• Exercise inputs:
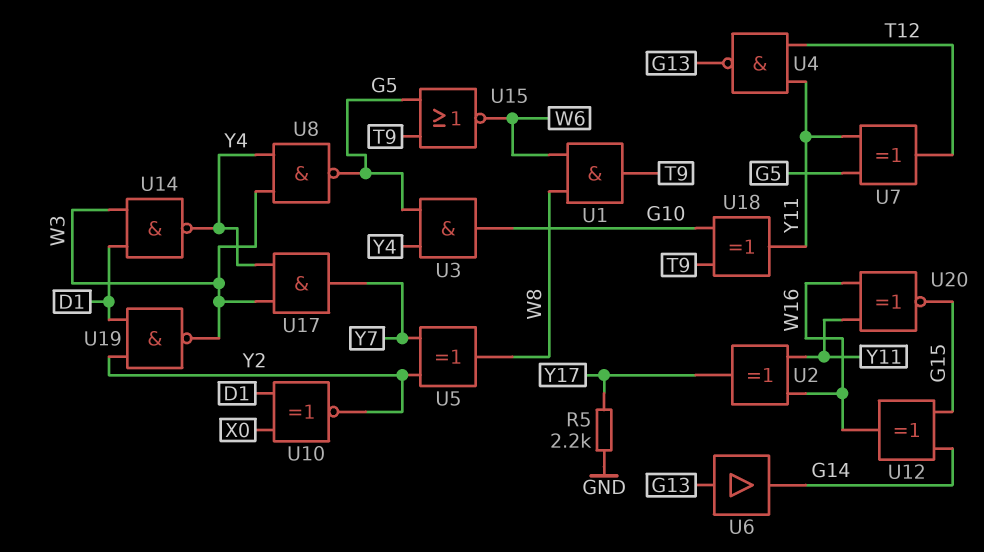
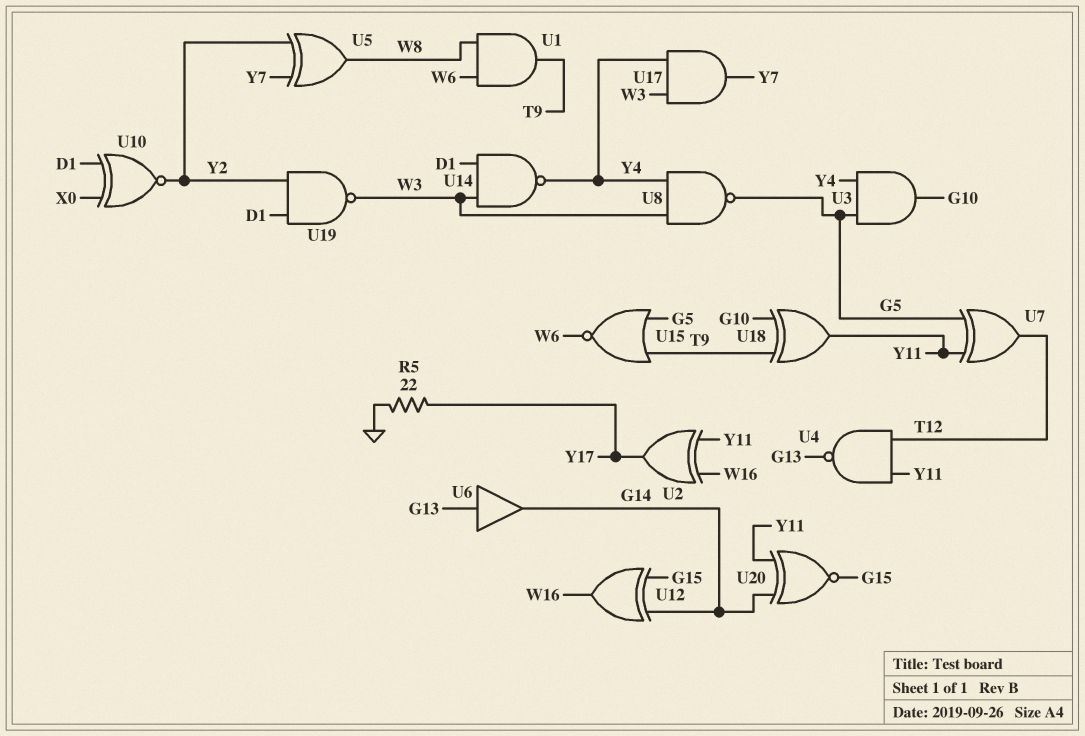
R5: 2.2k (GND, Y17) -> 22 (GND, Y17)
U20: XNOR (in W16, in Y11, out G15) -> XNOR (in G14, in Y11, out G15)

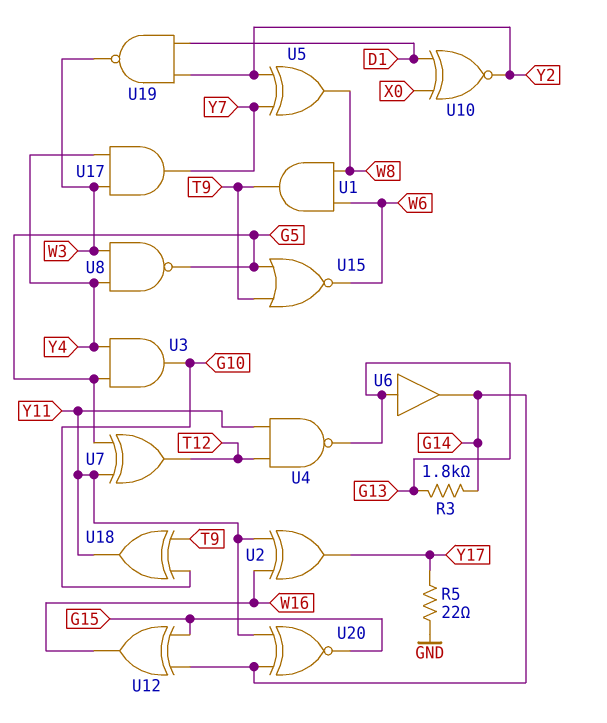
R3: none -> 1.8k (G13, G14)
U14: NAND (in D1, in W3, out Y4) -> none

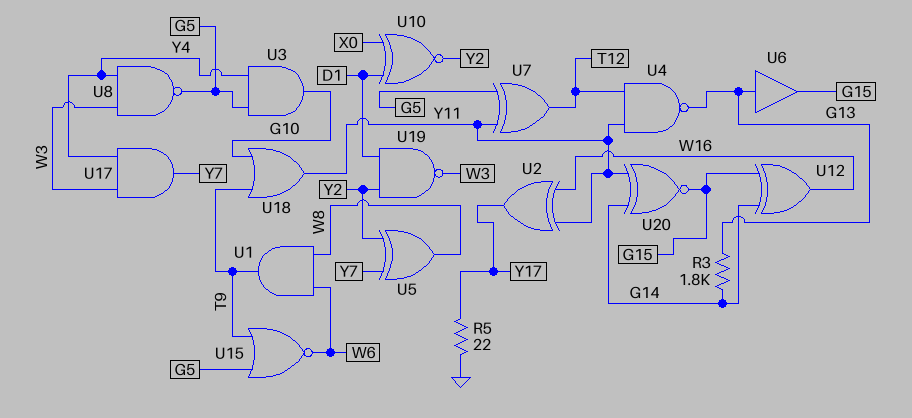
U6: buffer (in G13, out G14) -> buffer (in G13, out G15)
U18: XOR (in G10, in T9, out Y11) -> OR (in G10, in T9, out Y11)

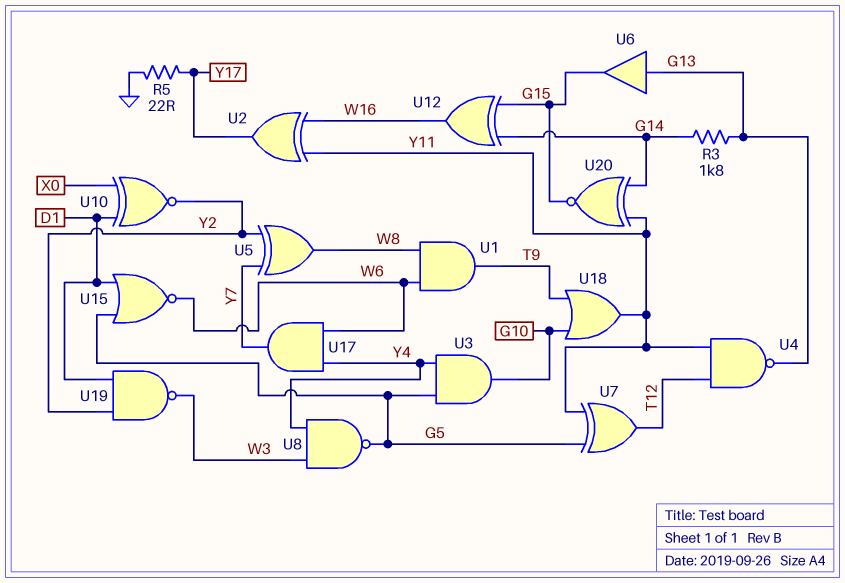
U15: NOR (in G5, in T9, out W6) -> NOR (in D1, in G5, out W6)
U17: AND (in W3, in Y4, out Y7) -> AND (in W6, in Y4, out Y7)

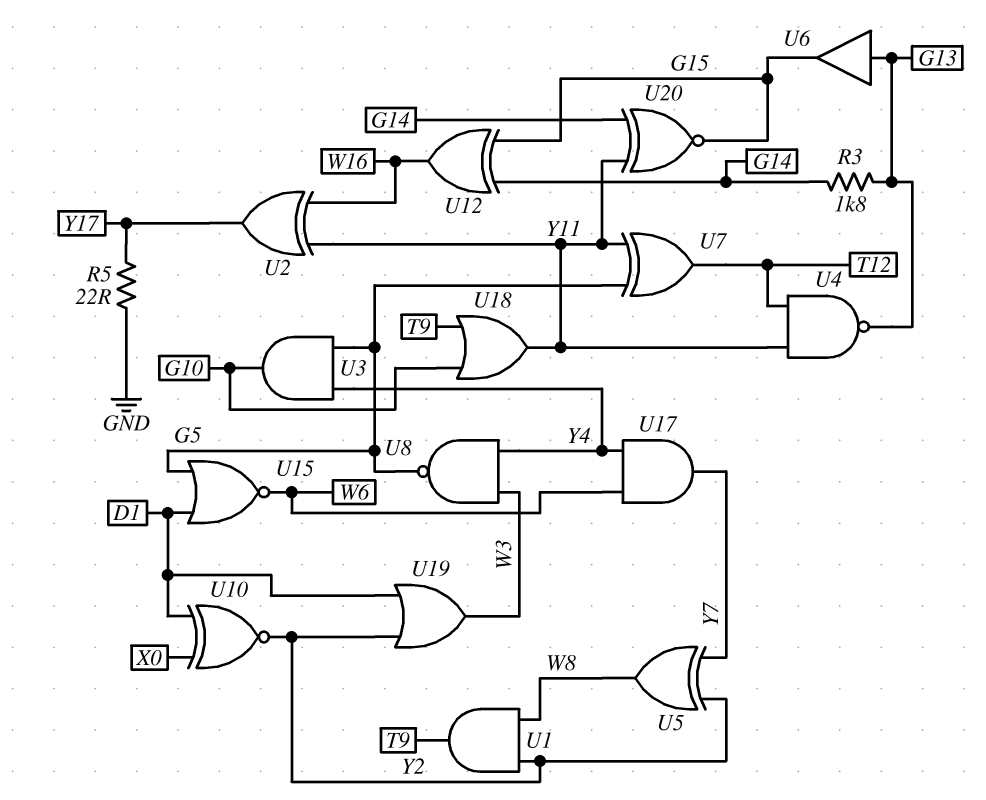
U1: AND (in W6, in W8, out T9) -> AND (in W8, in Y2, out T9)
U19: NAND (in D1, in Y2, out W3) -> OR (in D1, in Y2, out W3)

* * *

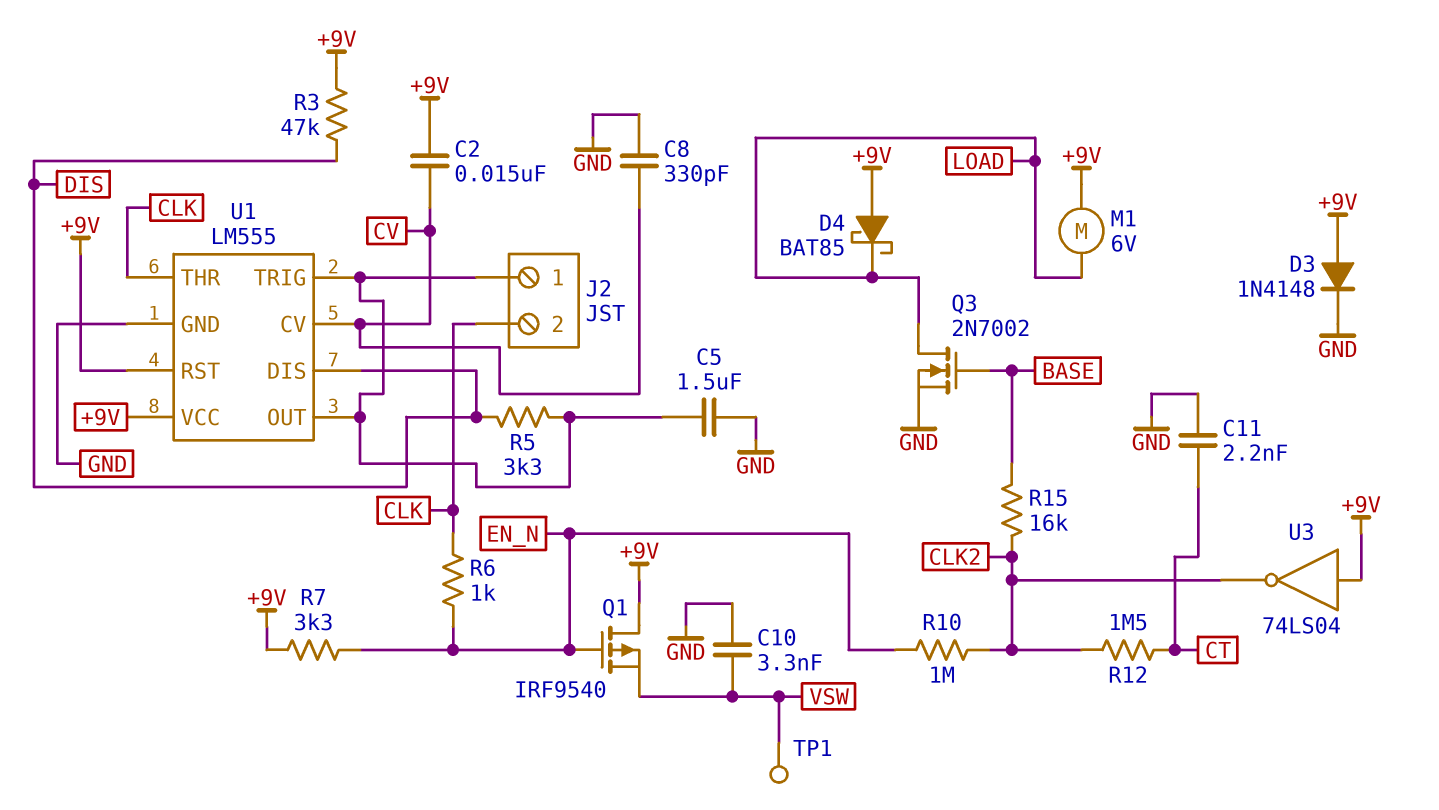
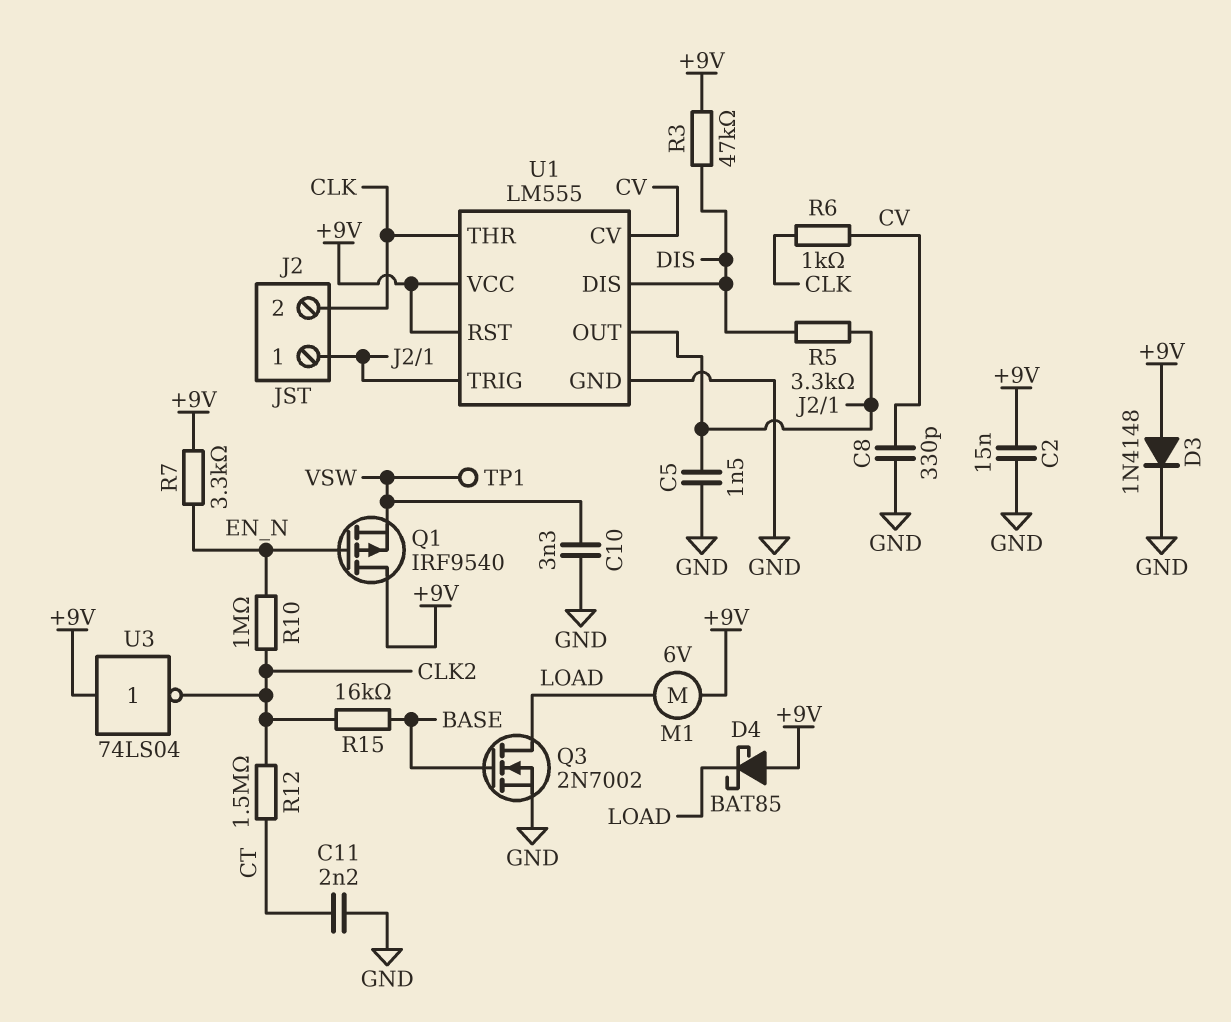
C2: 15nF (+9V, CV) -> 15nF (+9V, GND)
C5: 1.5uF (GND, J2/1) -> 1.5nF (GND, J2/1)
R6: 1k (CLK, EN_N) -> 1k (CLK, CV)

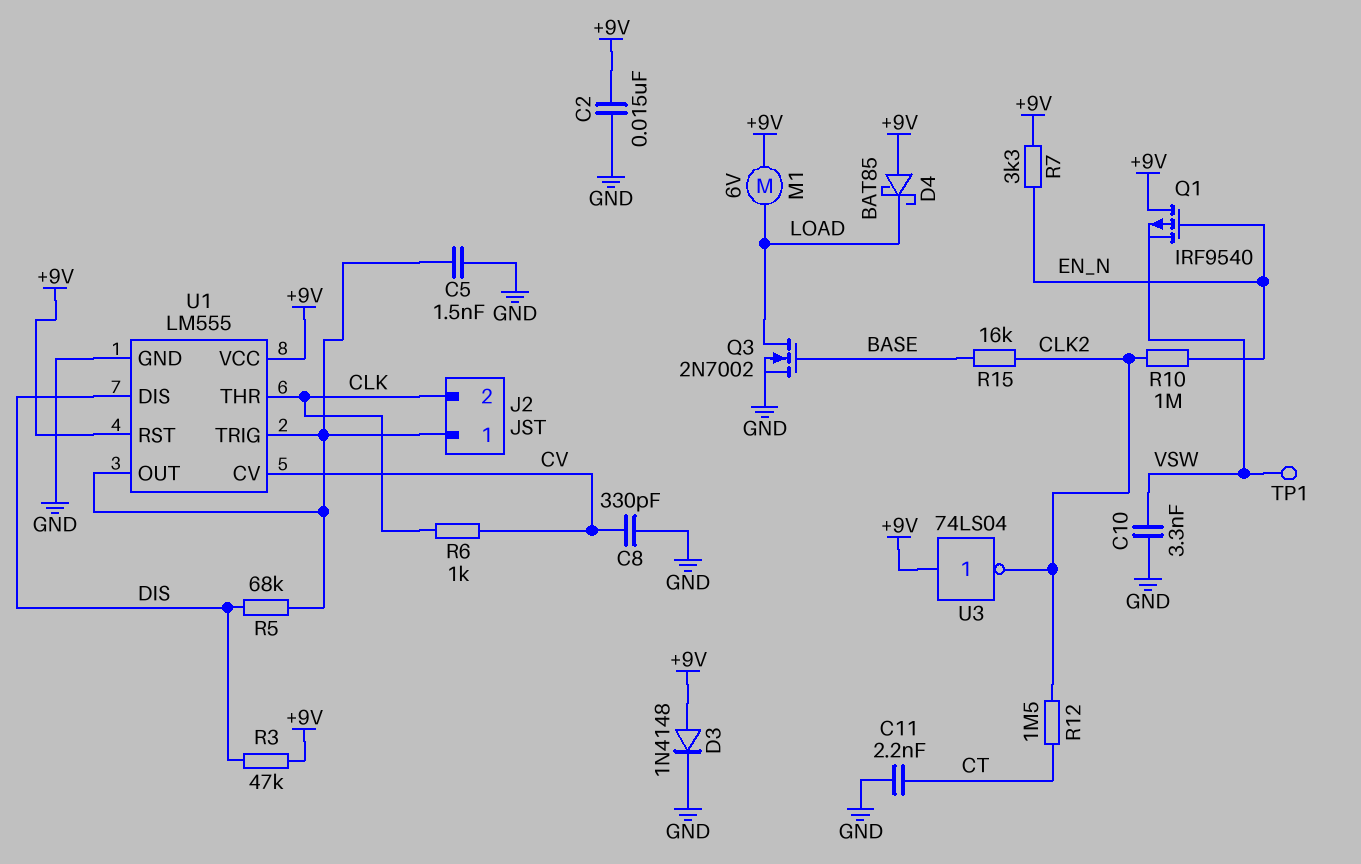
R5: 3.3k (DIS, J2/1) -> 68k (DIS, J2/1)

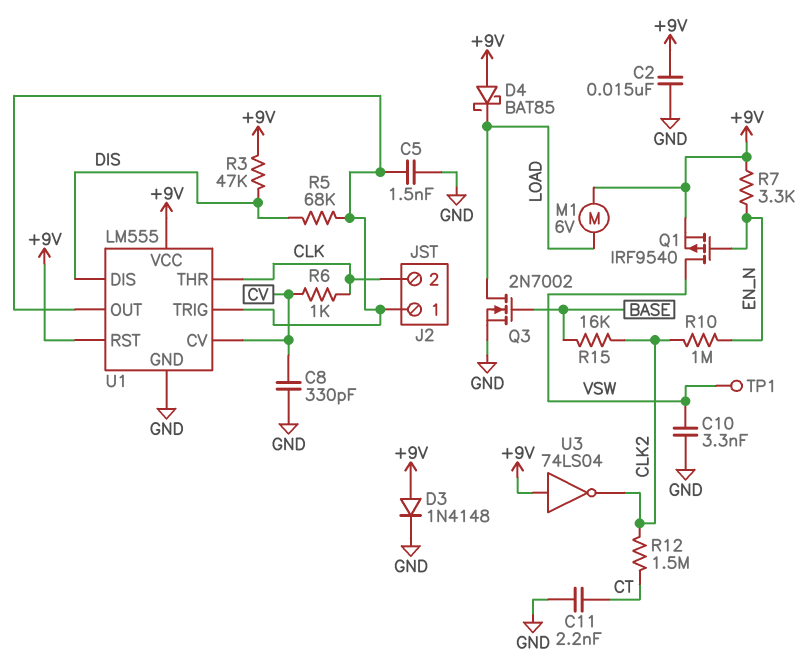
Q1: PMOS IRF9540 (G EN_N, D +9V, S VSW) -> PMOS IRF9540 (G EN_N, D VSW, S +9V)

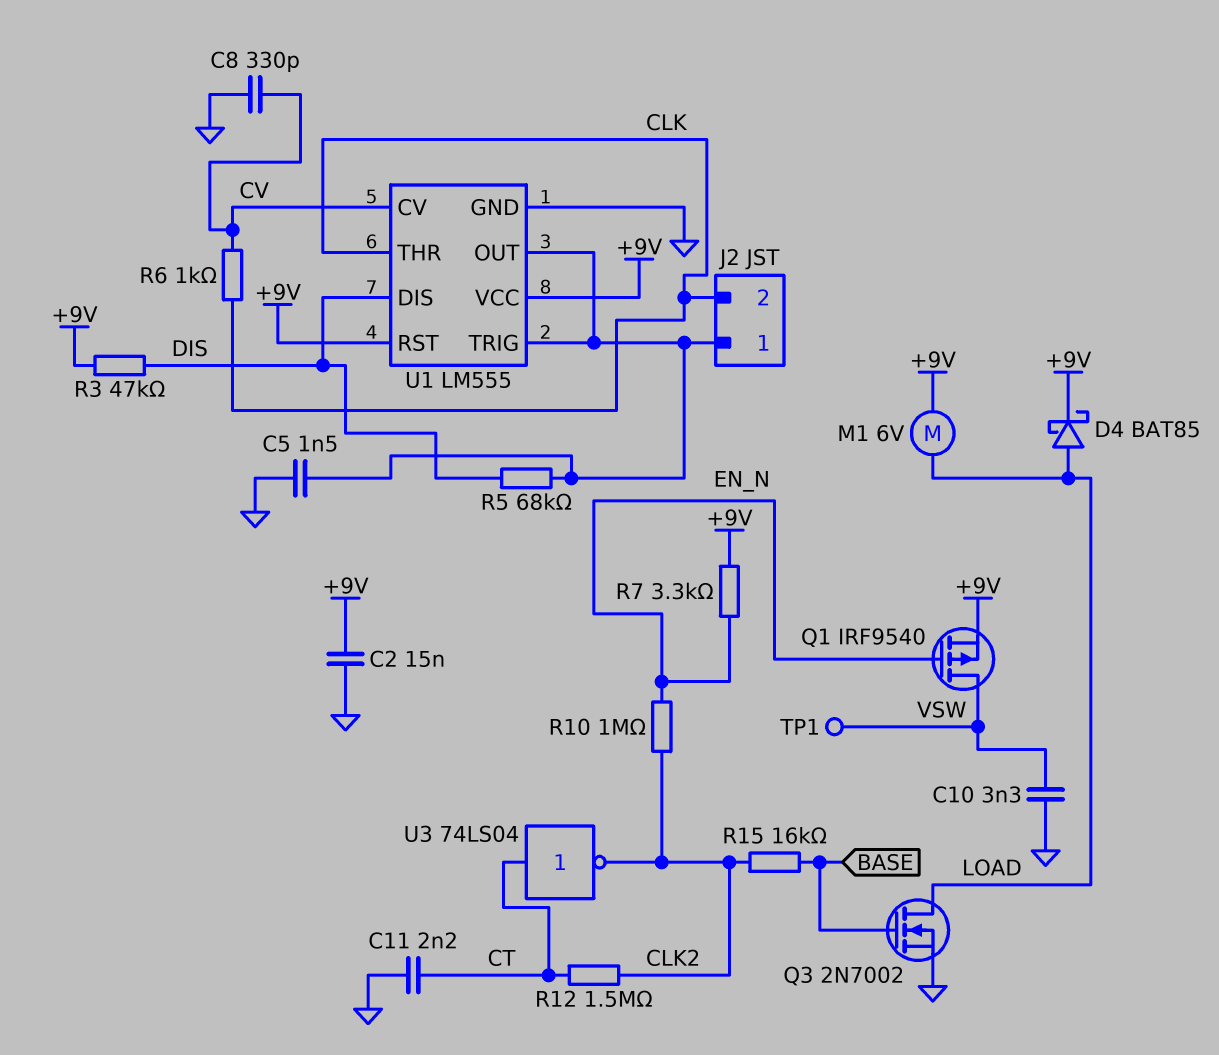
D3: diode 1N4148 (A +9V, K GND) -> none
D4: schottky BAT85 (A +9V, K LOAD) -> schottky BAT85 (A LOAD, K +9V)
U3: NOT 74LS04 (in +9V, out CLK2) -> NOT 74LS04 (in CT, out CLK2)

• What you will do: Pictures do not belong in the answer. Return the lines above starting at the one with "R3: none -> 1.8k (G13, G14)" and ending at the one with "U19: NAND (in", both kept, exactly.

• Answer to the exercise:
R3: none -> 1.8k (G13, G14)
U14: NAND (in D1, in W3, out Y4) -> none

U6: buffer (in G13, out G14) -> buffer (in G13, out G15)
U18: XOR (in G10, in T9, out Y11) -> OR (in G10, in T9, out Y11)

U15: NOR (in G5, in T9, out W6) -> NOR (in D1, in G5, out W6)
U17: AND (in W3, in Y4, out Y7) -> AND (in W6, in Y4, out Y7)

U1: AND (in W6, in W8, out T9) -> AND (in W8, in Y2, out T9)
U19: NAND (in D1, in Y2, out W3) -> OR (in D1, in Y2, out W3)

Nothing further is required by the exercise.